Please transcribe the entries exactly and omit the images they contain.
Top of Data for the task
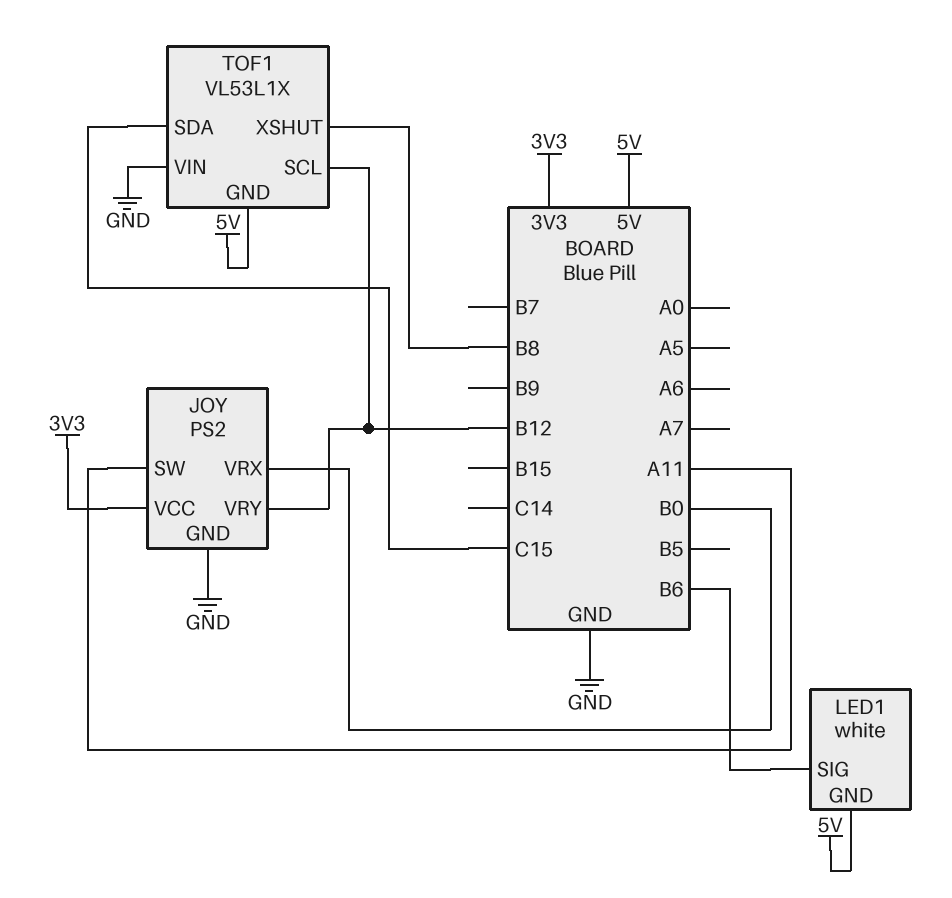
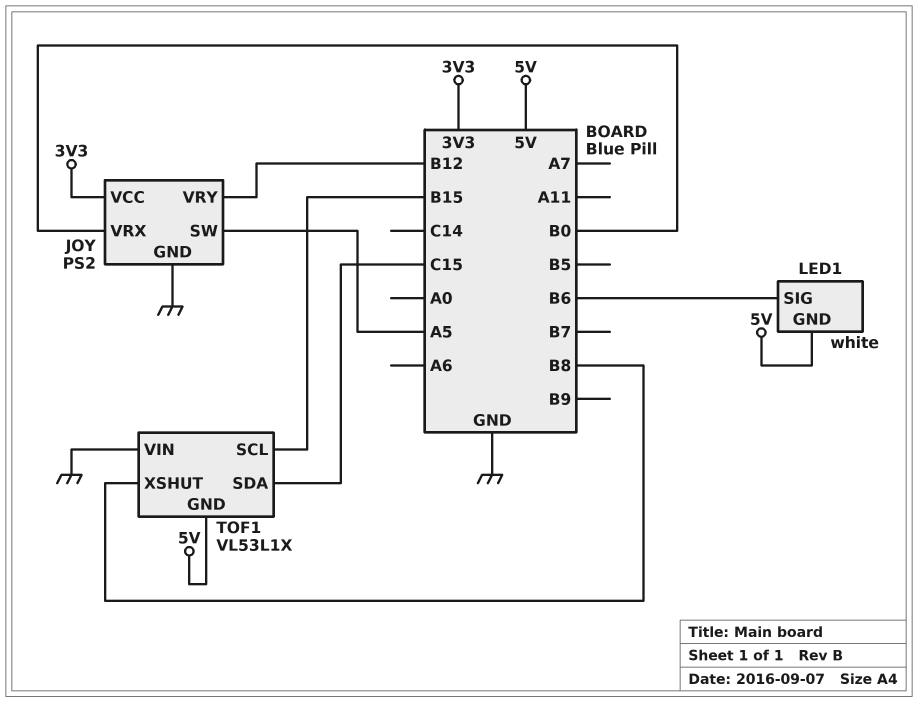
JOY pin SW: A11 -> A5
TOF1 pin SCL: B12 -> B15

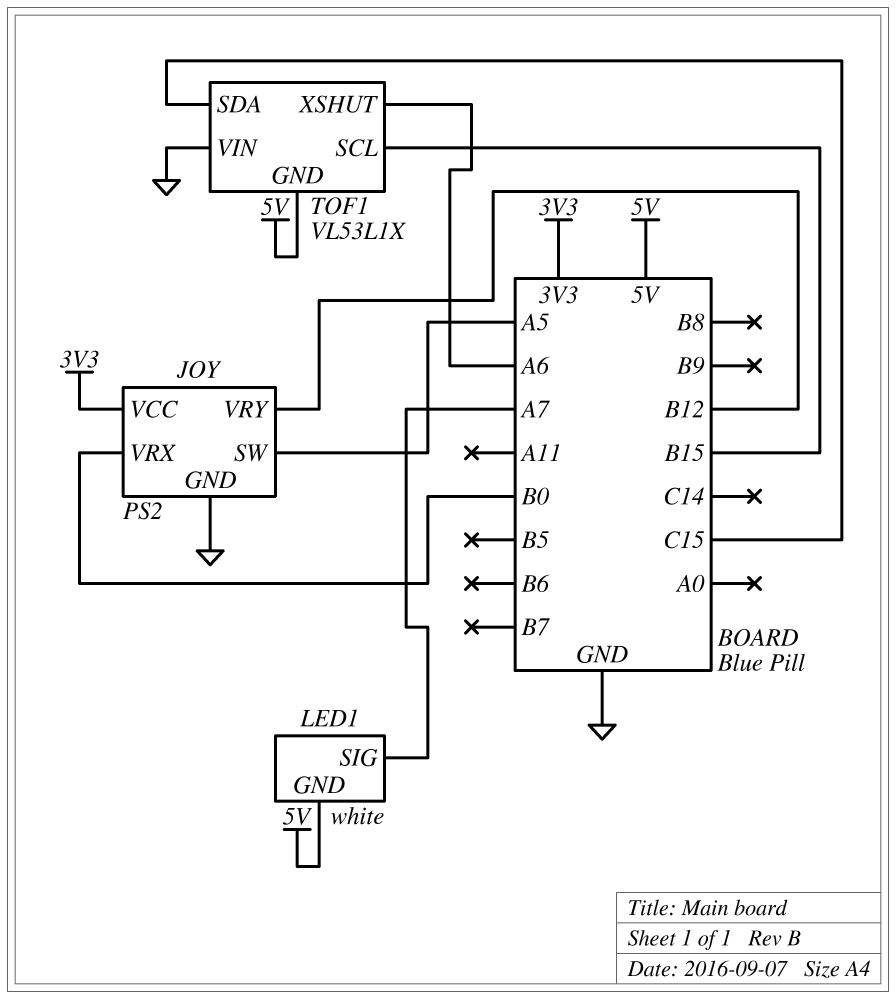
LED1 pin SIG: B6 -> A7
TOF1 pin XSHUT: B8 -> A6

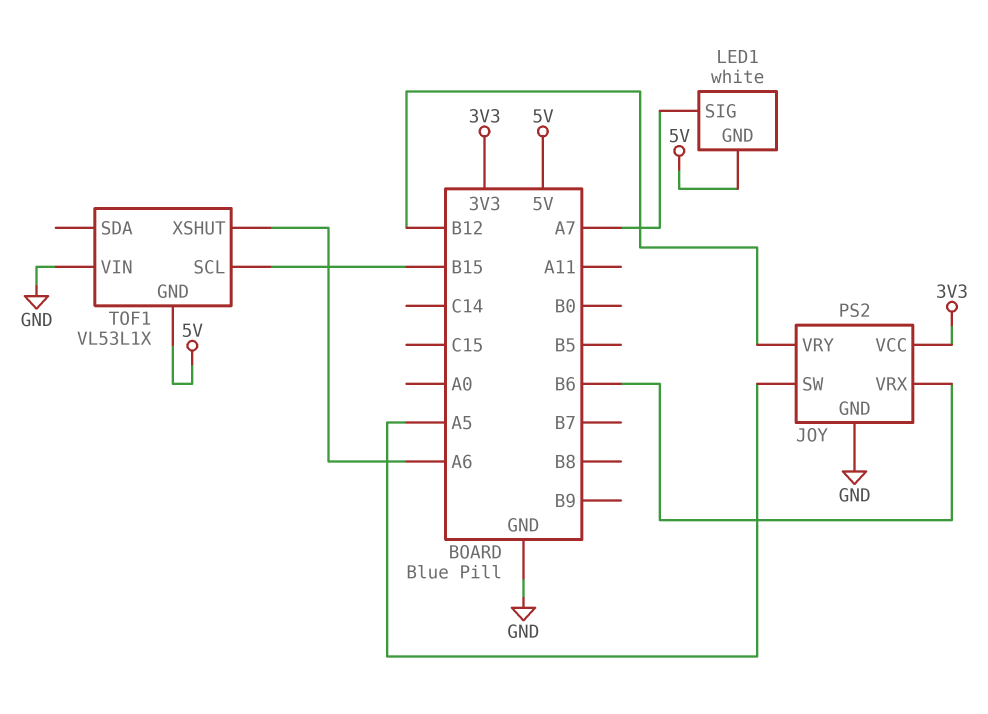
JOY pin VRX: B0 -> B6
TOF1 pin SDA: C15 -> none

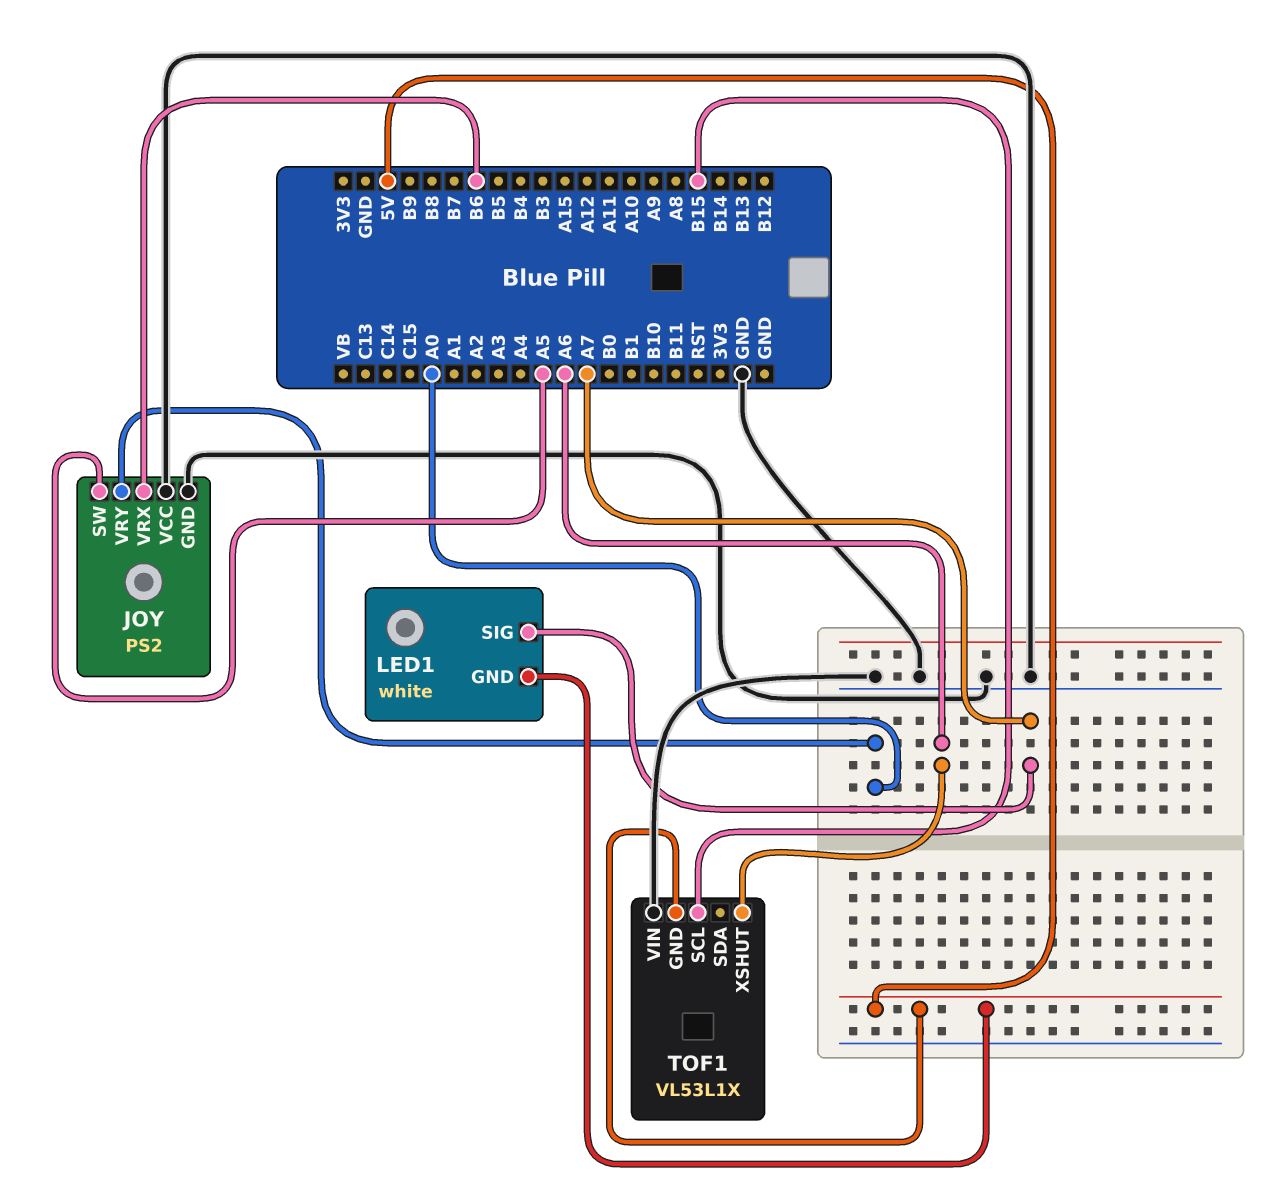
JOY pin VCC: 3V3 -> GND
JOY pin VRY: B12 -> A0

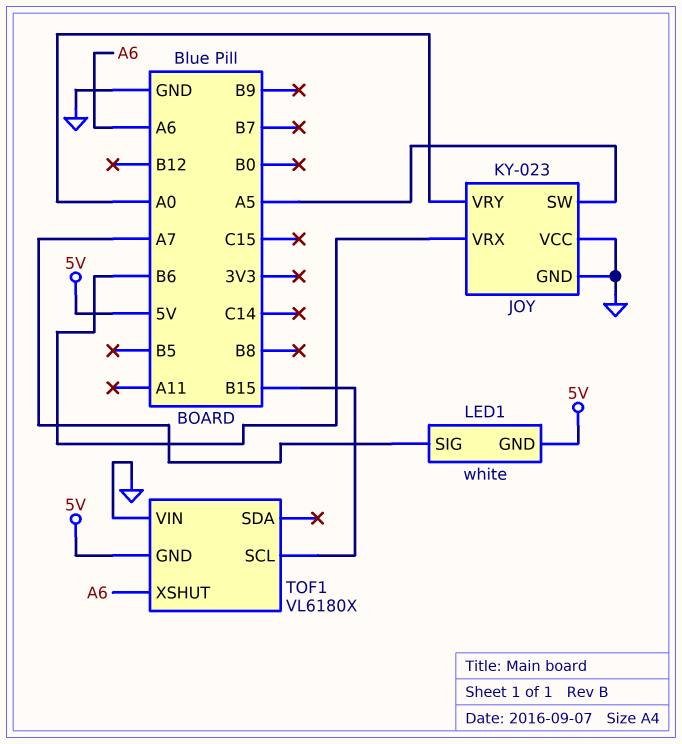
JOY: PS2 -> KY-023
TOF1: VL53L1X -> VL6180X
Bottom of Data for the task
▶ [Response to the task]:
JOY pin SW: A11 -> A5
TOF1 pin SCL: B12 -> B15

LED1 pin SIG: B6 -> A7
TOF1 pin XSHUT: B8 -> A6

JOY pin VRX: B0 -> B6
TOF1 pin SDA: C15 -> none

JOY pin VCC: 3V3 -> GND
JOY pin VRY: B12 -> A0

JOY: PS2 -> KY-023
TOF1: VL53L1X -> VL6180X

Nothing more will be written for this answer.